[ACTIVITY] Verbatim output of the lines below is required, with the images omitted.

[Before and after coordinates]

________________________

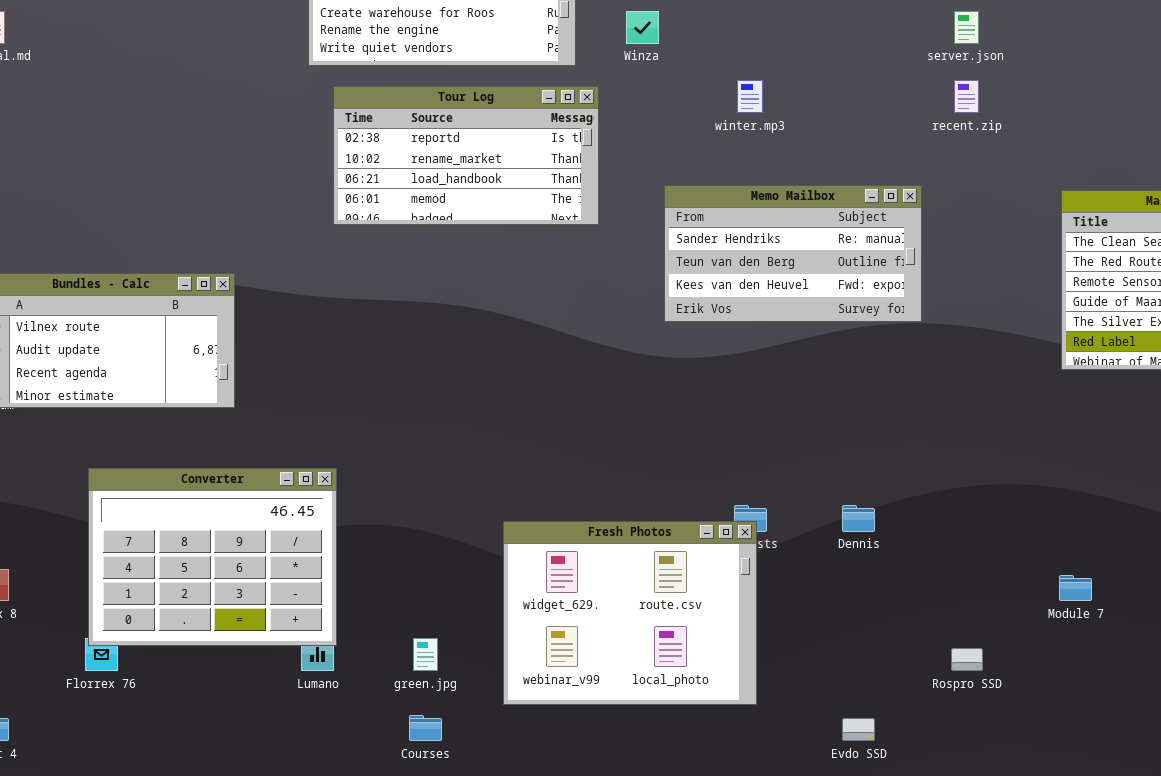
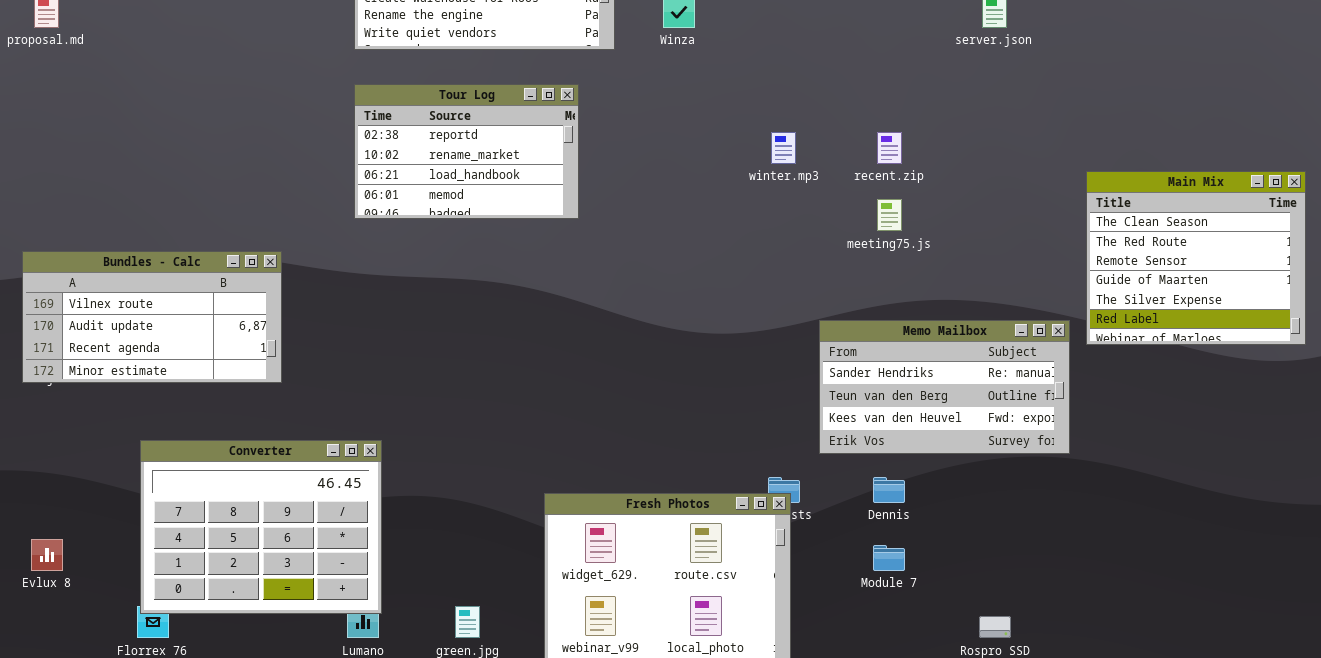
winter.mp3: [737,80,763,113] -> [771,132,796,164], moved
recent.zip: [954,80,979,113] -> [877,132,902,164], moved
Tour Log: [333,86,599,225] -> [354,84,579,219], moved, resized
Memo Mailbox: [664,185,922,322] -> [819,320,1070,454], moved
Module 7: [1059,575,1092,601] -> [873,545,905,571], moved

________________________

[FINAL ANSWER]
winter.mp3: [737,80,763,113] -> [771,132,796,164], moved
recent.zip: [954,80,979,113] -> [877,132,902,164], moved
Tour Log: [333,86,599,225] -> [354,84,579,219], moved, resized
Memo Mailbox: [664,185,922,322] -> [819,320,1070,454], moved
Module 7: [1059,575,1092,601] -> [873,545,905,571], moved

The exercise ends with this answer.